◆ **Prompt**
Pictures are to be left out; every line from the one with "moved: grey_serving_bowl [454, 296]" through the end of the data must be transcribed exactly.

◆ **Data records**
———

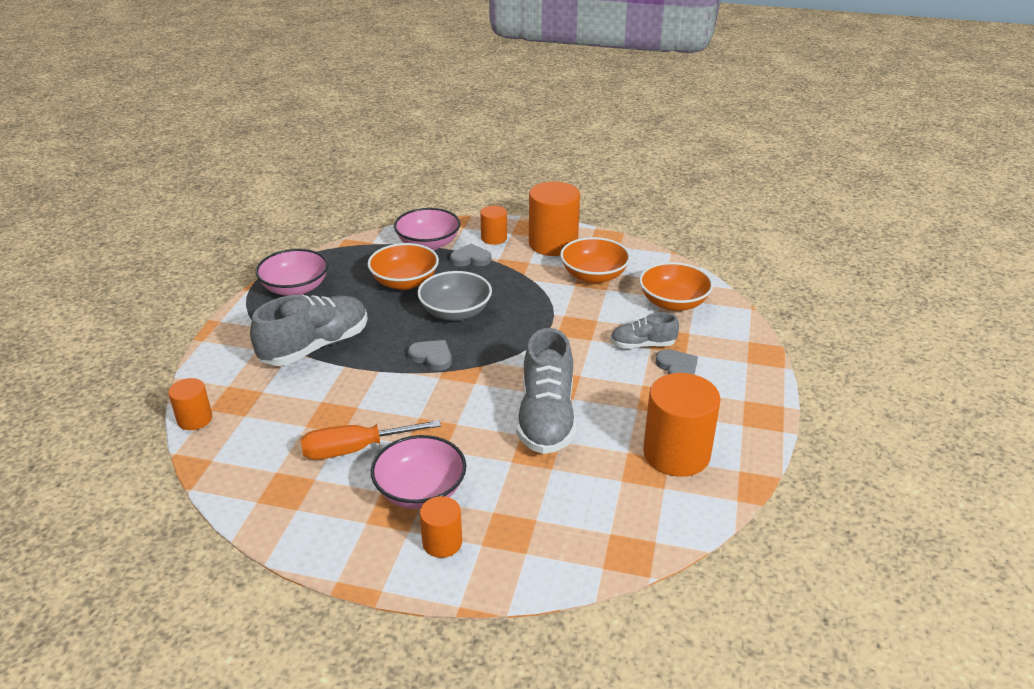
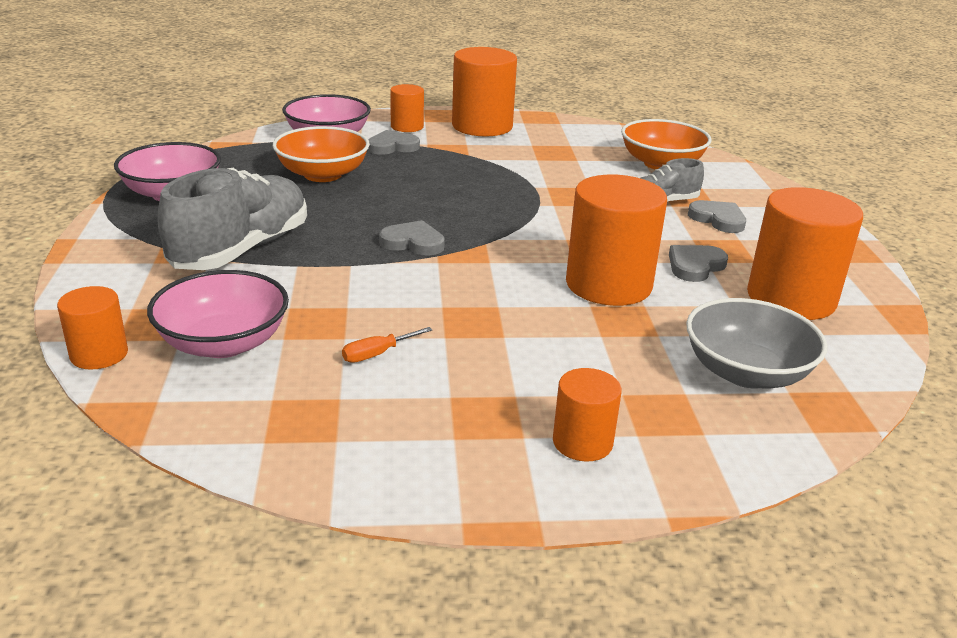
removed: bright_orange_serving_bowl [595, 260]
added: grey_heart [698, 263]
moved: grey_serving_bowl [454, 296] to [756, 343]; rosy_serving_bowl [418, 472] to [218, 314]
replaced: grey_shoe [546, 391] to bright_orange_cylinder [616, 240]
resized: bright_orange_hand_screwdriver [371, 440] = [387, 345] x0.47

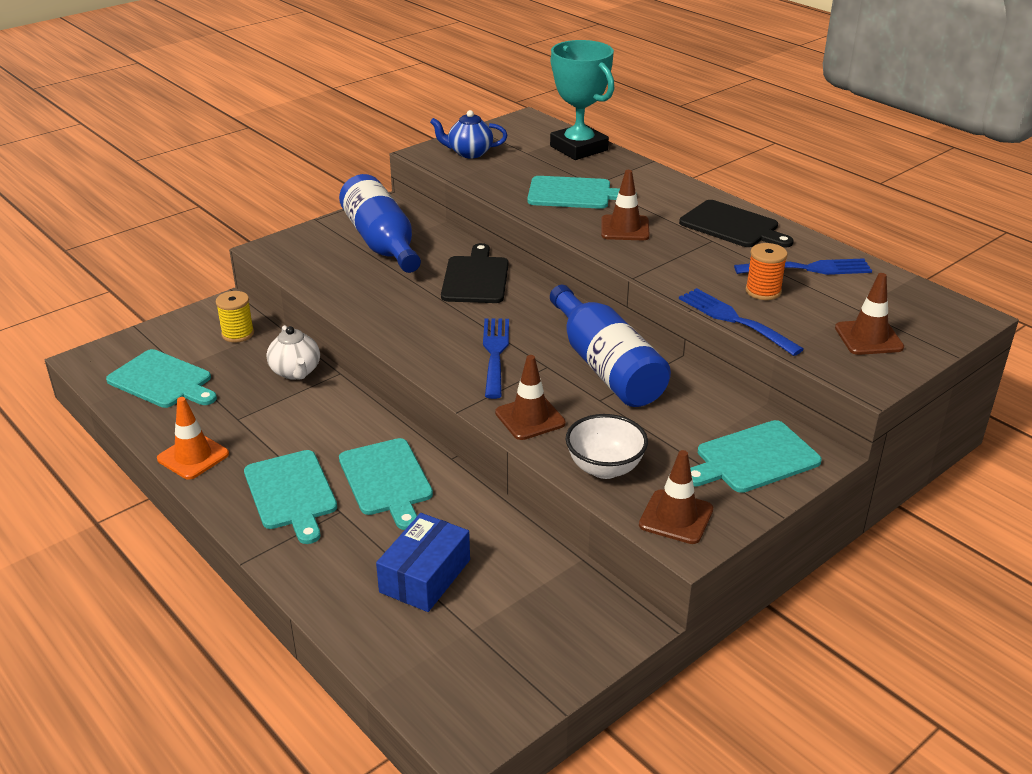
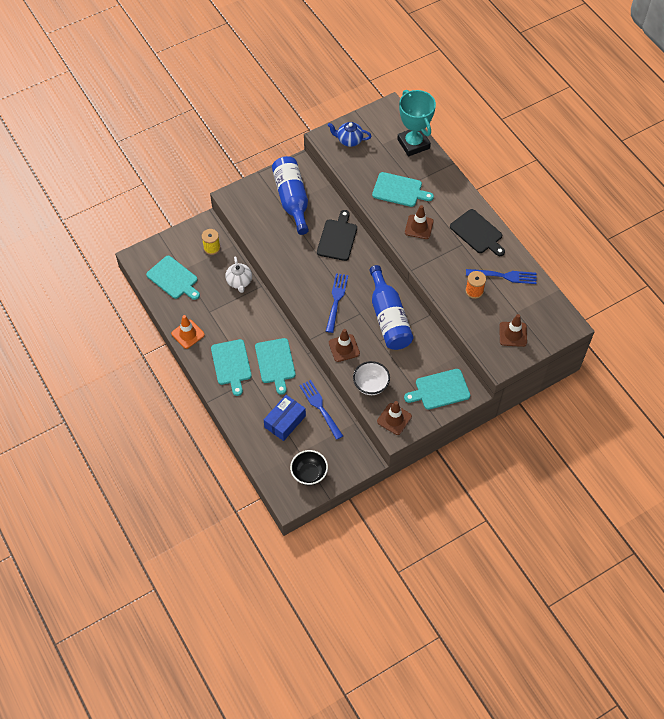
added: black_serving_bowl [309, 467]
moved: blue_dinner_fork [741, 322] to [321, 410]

———

◆ **Output**
moved: grey_serving_bowl [454, 296] to [756, 343]; rosy_serving_bowl [418, 472] to [218, 314]
replaced: grey_shoe [546, 391] to bright_orange_cylinder [616, 240]
resized: bright_orange_hand_screwdriver [371, 440] = [387, 345] x0.47

added: black_serving_bowl [309, 467]
moved: blue_dinner_fork [741, 322] to [321, 410]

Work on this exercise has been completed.